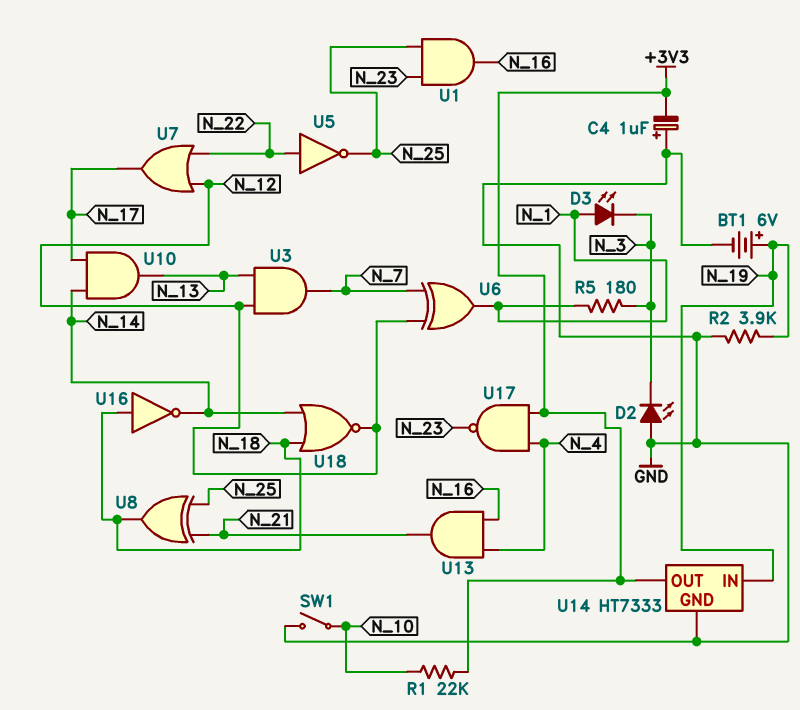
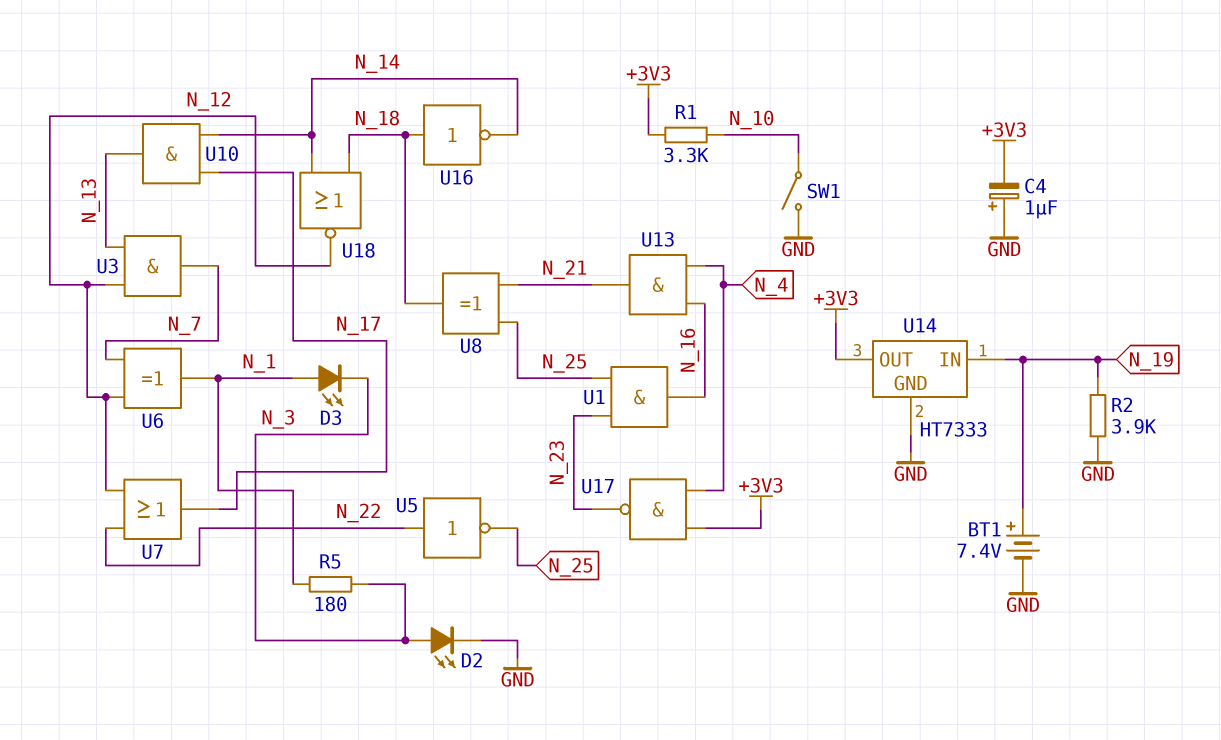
BT1: 6V (plus N_19, minus GND) -> 7.4V (plus N_19, minus GND)
D2: LED (A GND, K N_3) -> LED (A N_3, K GND)
R1: 22k (+3V3, N_10) -> 3.3k (+3V3, N_10)

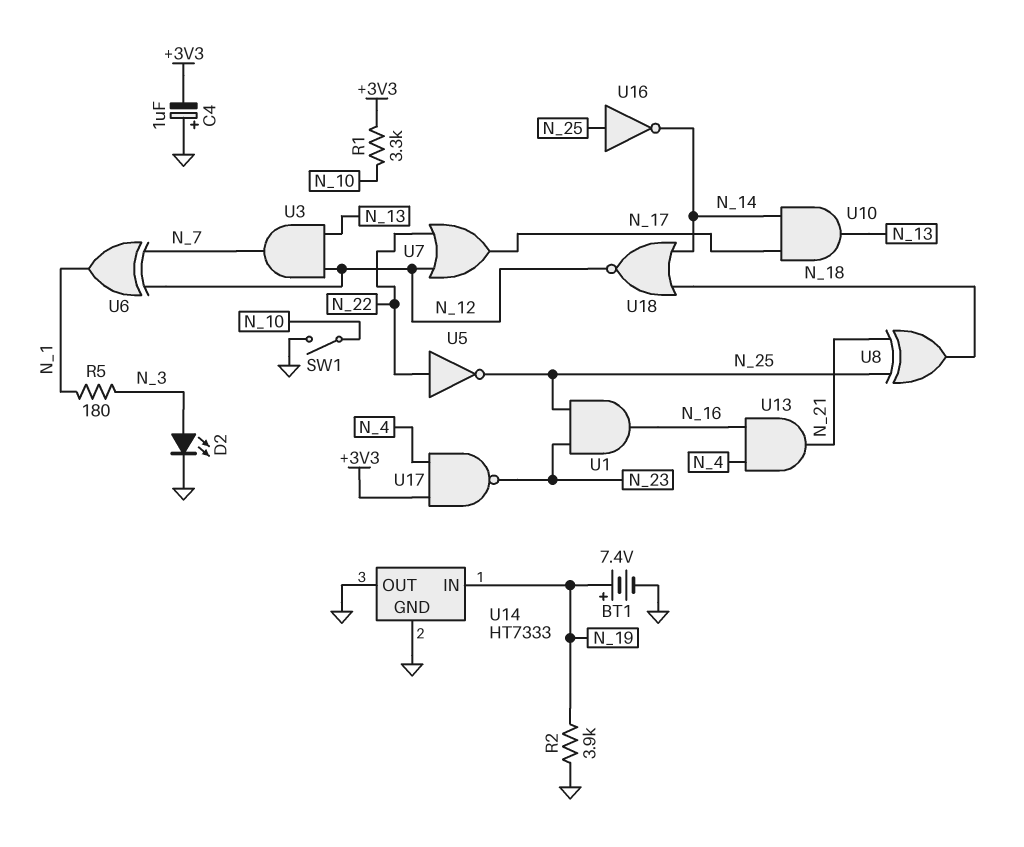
D3: LED (A N_1, K N_3) -> none
U14 pin OUT: +3V3 -> GND
U16: NOT (in N_18, out N_14) -> NOT (in N_25, out N_14)

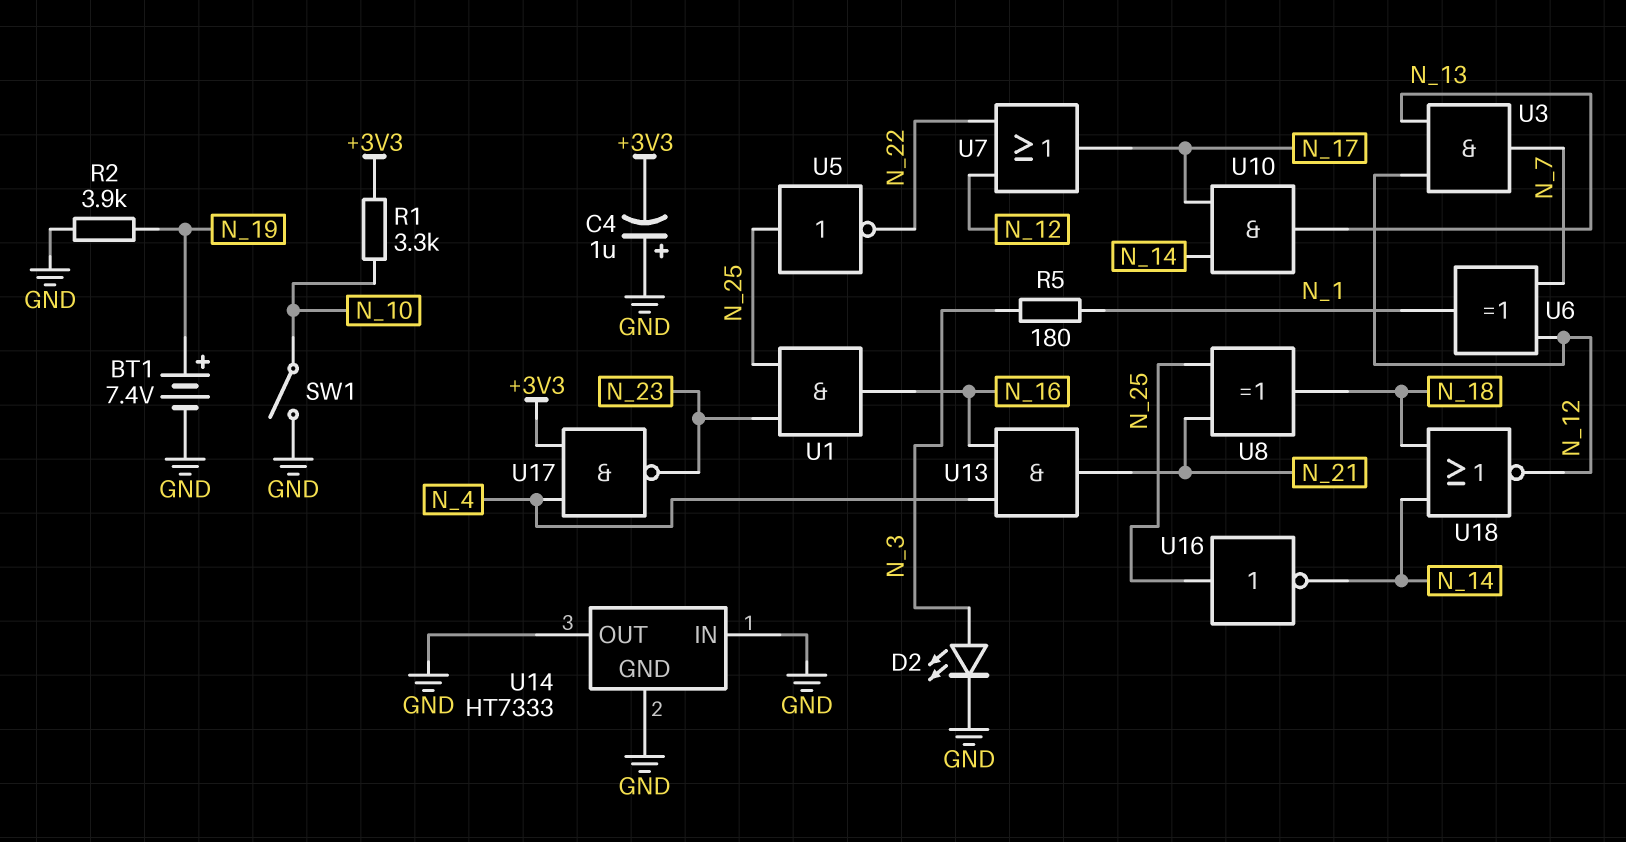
U5: NOT (in N_22, out N_25) -> NOT (in N_25, out N_22)
U14 pin IN: N_19 -> GND

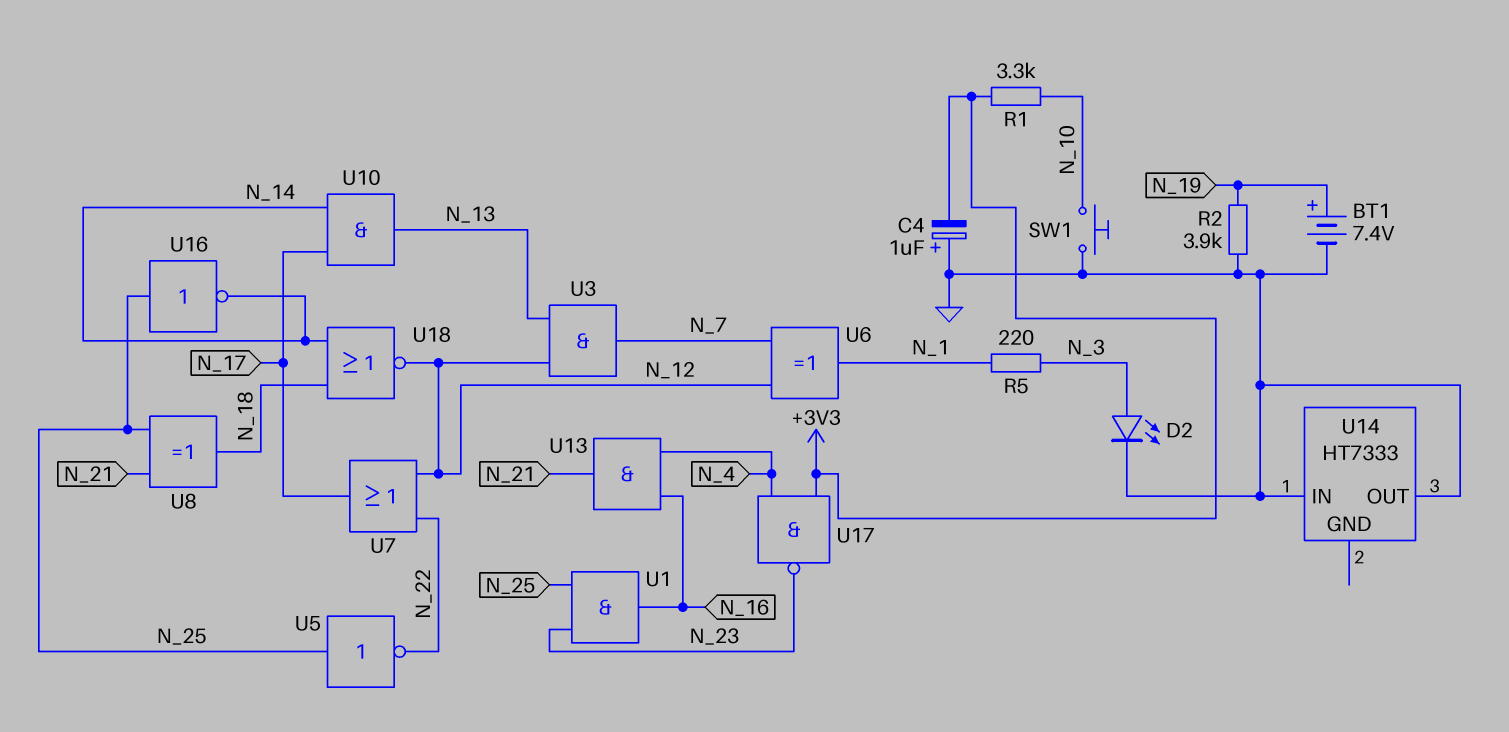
R5: 180 (N_1, N_3) -> 220 (N_1, N_3)
SW1: switch (GND, N_10) -> button (GND, N_10)
U14 pin GND: GND -> none

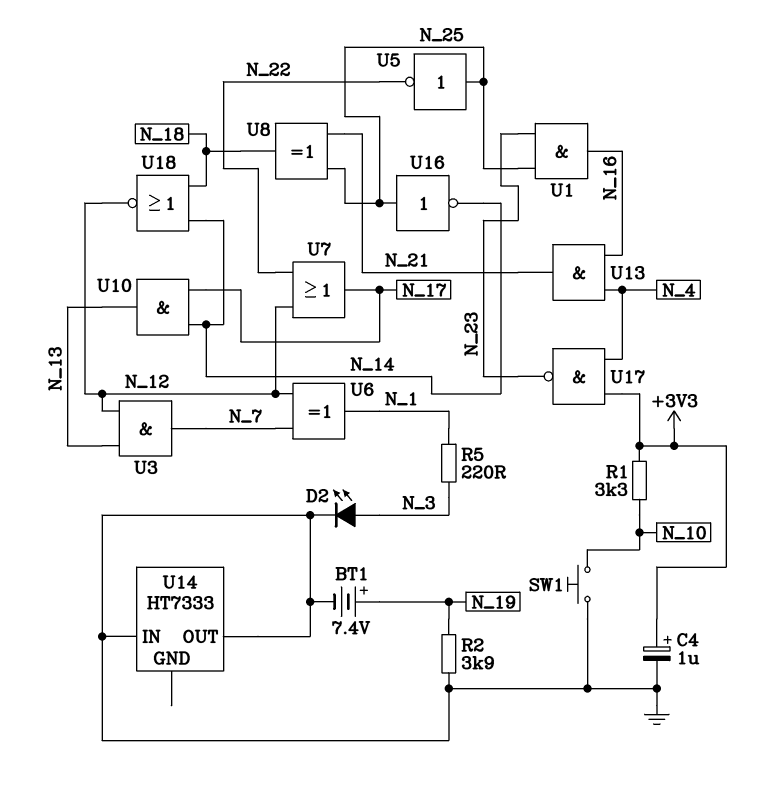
C4: 1uF (plus GND, minus +3V3) -> 1uF (plus +3V3, minus GND)

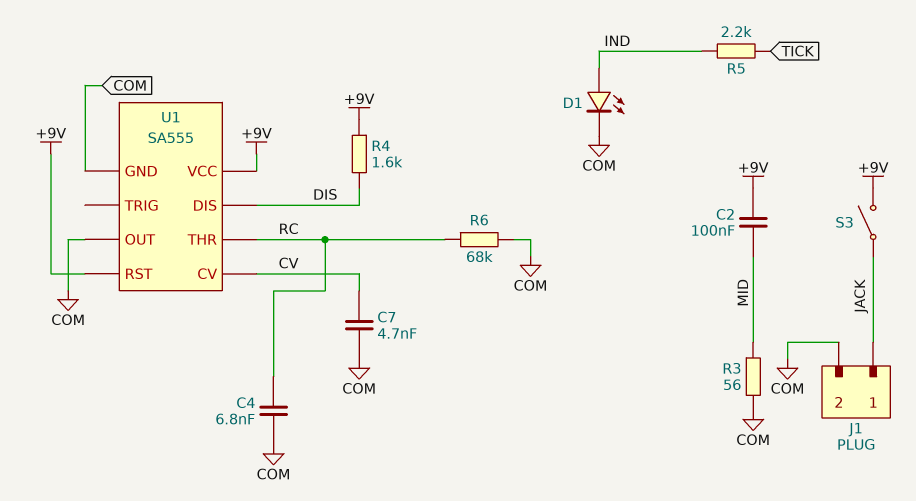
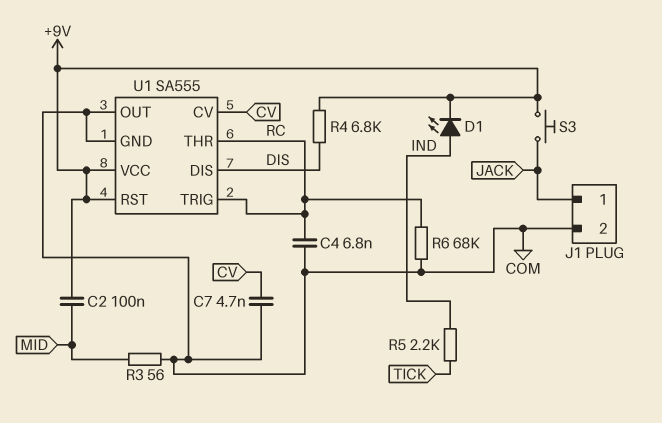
D1: LED (A IND, K COM) -> LED (A IND, K +9V)
R4: 1.6k (+9V, DIS) -> 6.8k (+9V, DIS)
S3: switch (+9V, JACK) -> button (+9V, JACK)
U1 pin TRIG: none -> RC

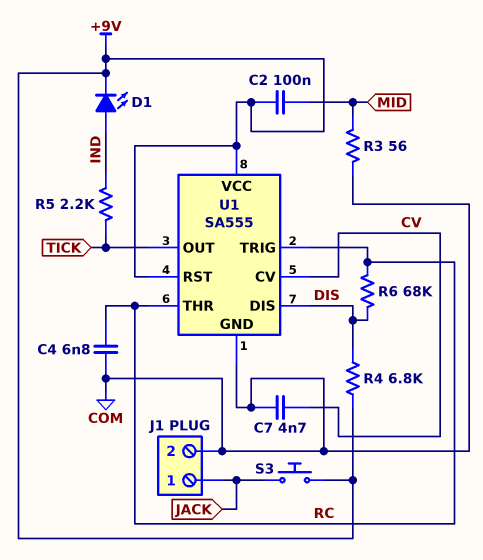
R6: 68k (COM, RC) -> 68k (DIS, RC)
U1 pin OUT: COM -> TICK

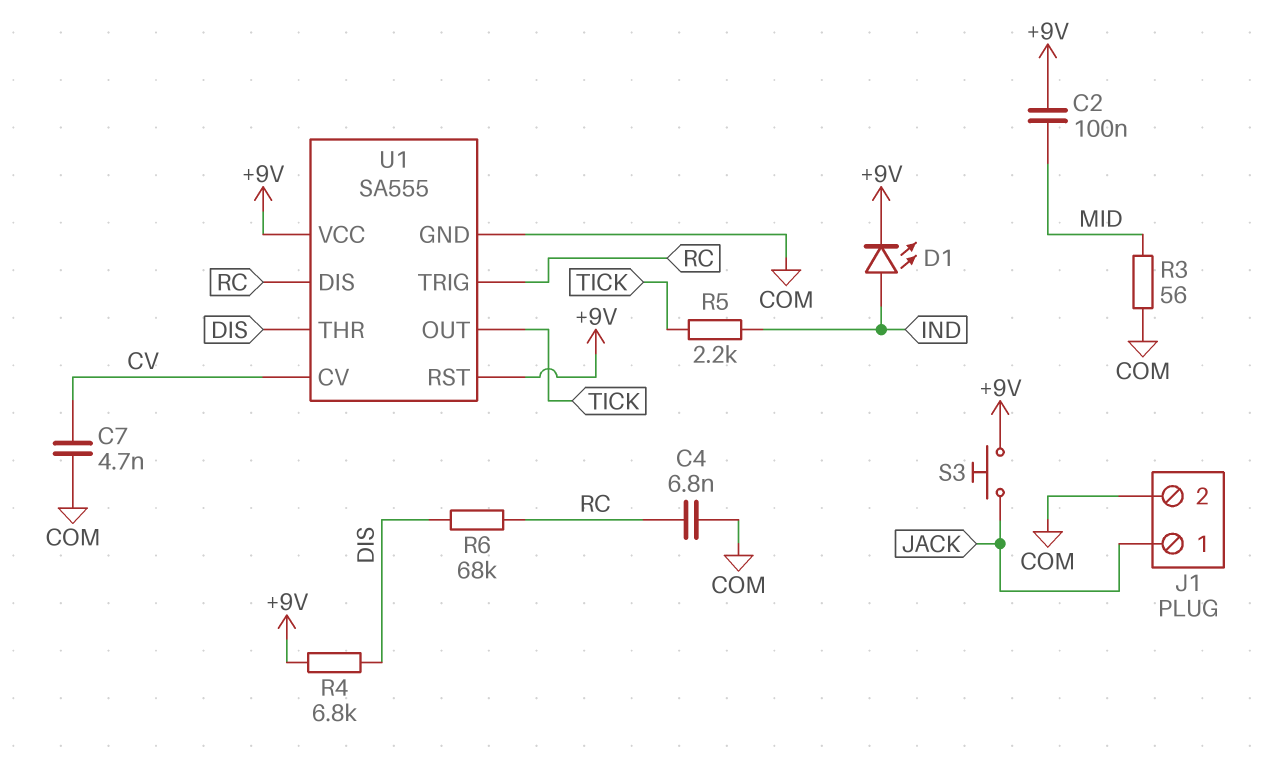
U1 pin DIS: DIS -> RC
U1 pin THR: RC -> DIS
◆ ◆ ◆ ◆ ◆
§ **Task brief**:
Transcribe exactly the span of lines that opens with the line holding "D1: LED (A IND, K COM) -> LED (A IND, K +9V)" and closes with the last line of the entries above. Omit pictures.

§ **Solution**:
D1: LED (A IND, K COM) -> LED (A IND, K +9V)
R4: 1.6k (+9V, DIS) -> 6.8k (+9V, DIS)
S3: switch (+9V, JACK) -> button (+9V, JACK)
U1 pin TRIG: none -> RC

R6: 68k (COM, RC) -> 68k (DIS, RC)
U1 pin OUT: COM -> TICK

U1 pin DIS: DIS -> RC
U1 pin THR: RC -> DIS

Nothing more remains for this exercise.